Records in a dataset:
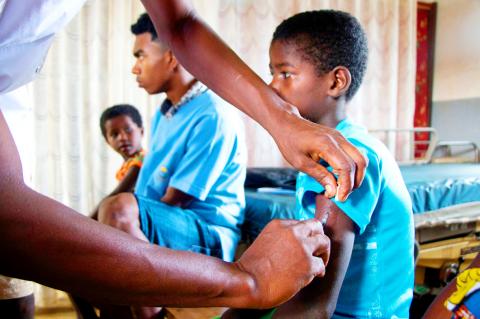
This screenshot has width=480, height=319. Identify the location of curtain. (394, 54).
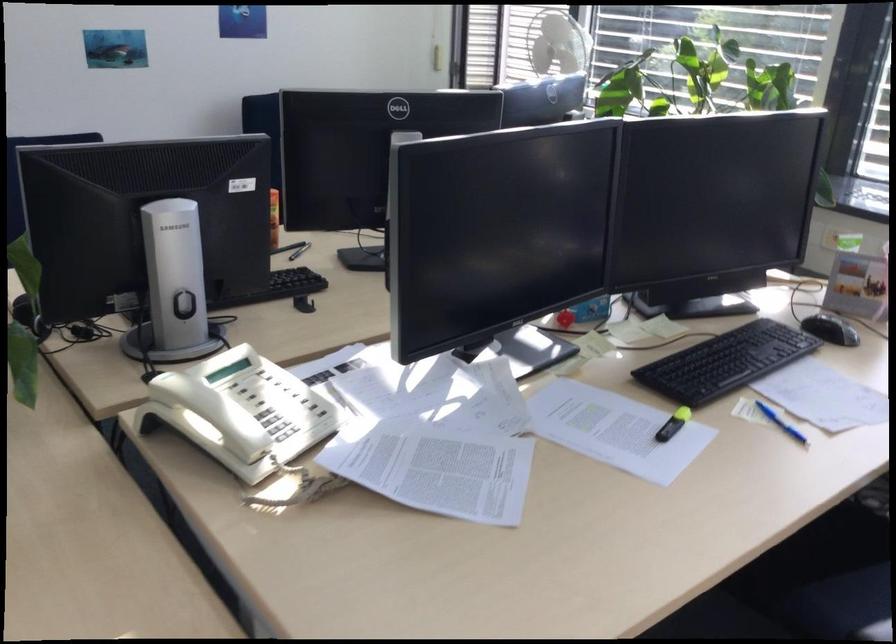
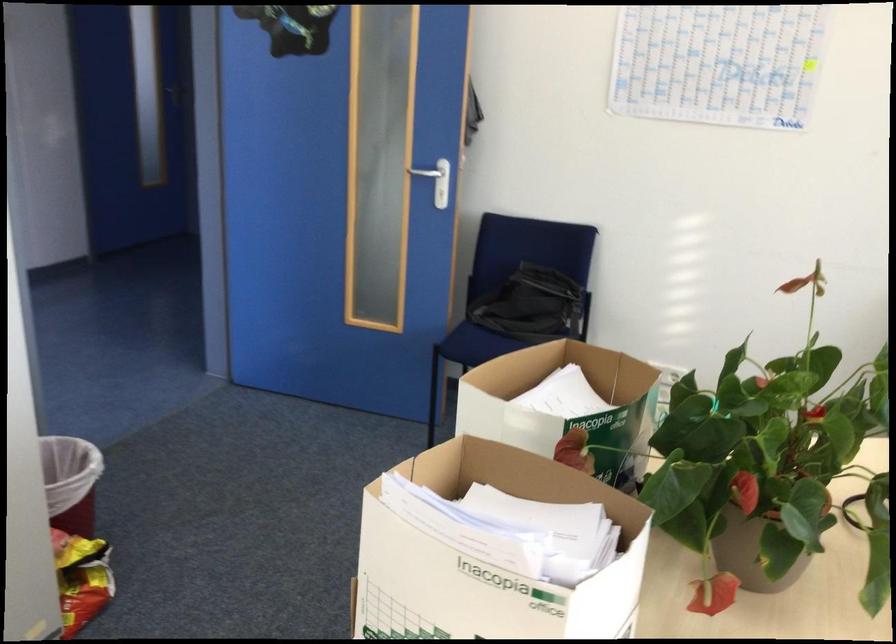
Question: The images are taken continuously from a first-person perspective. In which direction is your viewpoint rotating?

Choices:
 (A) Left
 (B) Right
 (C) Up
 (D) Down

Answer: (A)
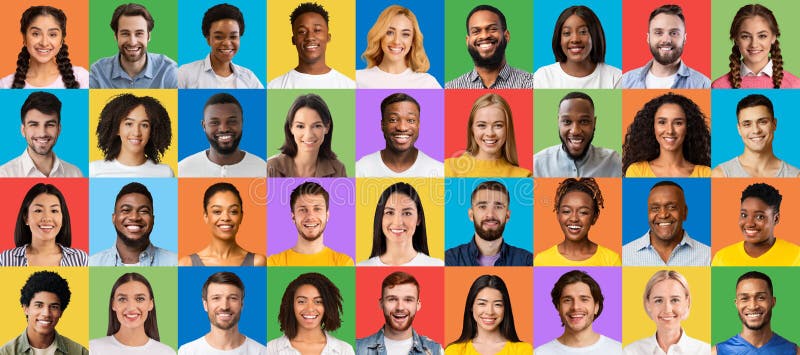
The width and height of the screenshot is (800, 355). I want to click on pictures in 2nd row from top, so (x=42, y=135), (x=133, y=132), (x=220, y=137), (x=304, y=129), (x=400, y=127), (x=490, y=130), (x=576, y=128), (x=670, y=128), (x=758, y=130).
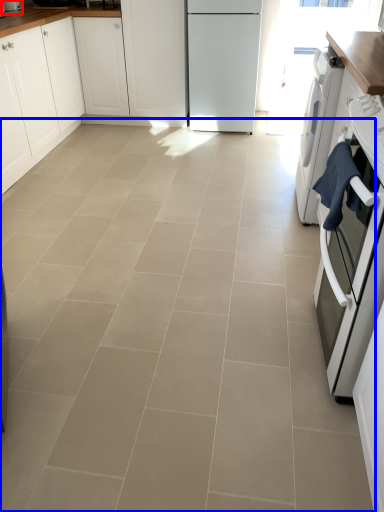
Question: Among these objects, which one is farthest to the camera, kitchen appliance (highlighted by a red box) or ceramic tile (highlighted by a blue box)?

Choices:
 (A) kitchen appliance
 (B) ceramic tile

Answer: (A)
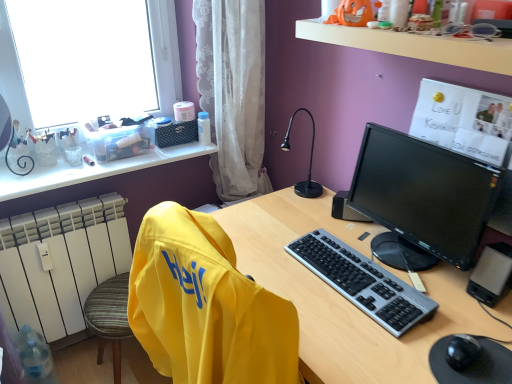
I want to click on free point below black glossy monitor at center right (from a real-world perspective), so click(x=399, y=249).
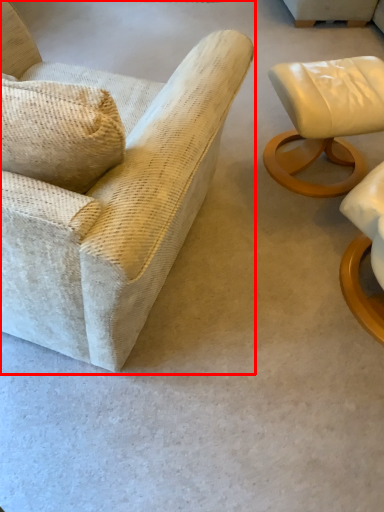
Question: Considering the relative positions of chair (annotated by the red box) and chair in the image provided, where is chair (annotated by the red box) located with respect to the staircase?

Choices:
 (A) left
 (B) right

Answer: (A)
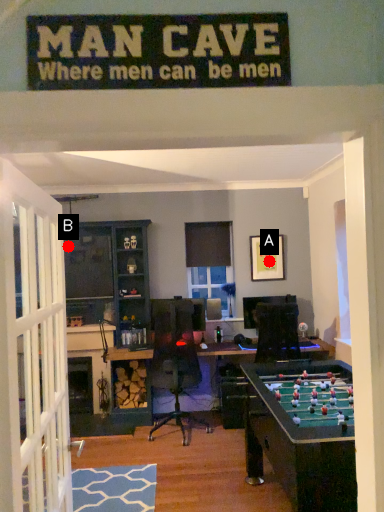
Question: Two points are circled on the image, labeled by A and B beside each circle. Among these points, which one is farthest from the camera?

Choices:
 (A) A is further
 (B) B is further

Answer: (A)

==

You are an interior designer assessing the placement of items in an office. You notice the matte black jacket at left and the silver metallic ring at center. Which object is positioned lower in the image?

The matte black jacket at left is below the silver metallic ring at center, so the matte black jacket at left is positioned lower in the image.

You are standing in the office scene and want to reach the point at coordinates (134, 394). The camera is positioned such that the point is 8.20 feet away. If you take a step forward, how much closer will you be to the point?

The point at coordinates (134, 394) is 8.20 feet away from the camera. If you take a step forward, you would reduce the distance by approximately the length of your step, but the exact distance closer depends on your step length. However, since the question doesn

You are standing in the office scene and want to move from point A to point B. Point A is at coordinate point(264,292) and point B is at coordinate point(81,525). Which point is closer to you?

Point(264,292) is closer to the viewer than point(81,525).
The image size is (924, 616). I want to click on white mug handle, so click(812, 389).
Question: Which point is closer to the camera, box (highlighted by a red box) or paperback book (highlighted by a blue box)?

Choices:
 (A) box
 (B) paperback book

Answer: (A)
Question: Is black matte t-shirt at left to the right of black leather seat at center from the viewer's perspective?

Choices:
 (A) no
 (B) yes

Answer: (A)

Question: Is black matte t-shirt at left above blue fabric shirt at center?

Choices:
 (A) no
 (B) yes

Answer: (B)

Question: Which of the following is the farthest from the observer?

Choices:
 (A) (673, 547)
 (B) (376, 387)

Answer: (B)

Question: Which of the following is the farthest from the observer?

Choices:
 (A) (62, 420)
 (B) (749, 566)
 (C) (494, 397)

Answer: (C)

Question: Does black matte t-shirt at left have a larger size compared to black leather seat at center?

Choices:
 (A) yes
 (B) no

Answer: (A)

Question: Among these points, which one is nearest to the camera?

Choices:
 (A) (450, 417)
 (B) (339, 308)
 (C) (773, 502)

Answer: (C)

_DIRECTIONS_
Copy word for word the lines of the records above, starting at the line that contains "The matte black jacket at left is below" and ending at the line that contains "Question: Is black matte t-shirt at left to". Include both of those lines.

_FINAL ANSWER_
The matte black jacket at left is below the silver metallic ring at center, so the matte black jacket at left is positioned lower in the image.

You are standing in the office scene and want to reach the point at coordinates (134, 394). The camera is positioned such that the point is 8.20 feet away. If you take a step forward, how much closer will you be to the point?

The point at coordinates (134, 394) is 8.20 feet away from the camera. If you take a step forward, you would reduce the distance by approximately the length of your step, but the exact distance closer depends on your step length. However, since the question doesn

You are standing in the office scene and want to move from point A to point B. Point A is at coordinate point(264,292) and point B is at coordinate point(81,525). Which point is closer to you?

Point(264,292) is closer to the viewer than point(81,525).
The image size is (924, 616). I want to click on white mug handle, so click(812, 389).
Question: Which point is closer to the camera, box (highlighted by a red box) or paperback book (highlighted by a blue box)?

Choices:
 (A) box
 (B) paperback book

Answer: (A)
Question: Is black matte t-shirt at left to the right of black leather seat at center from the viewer's perspective?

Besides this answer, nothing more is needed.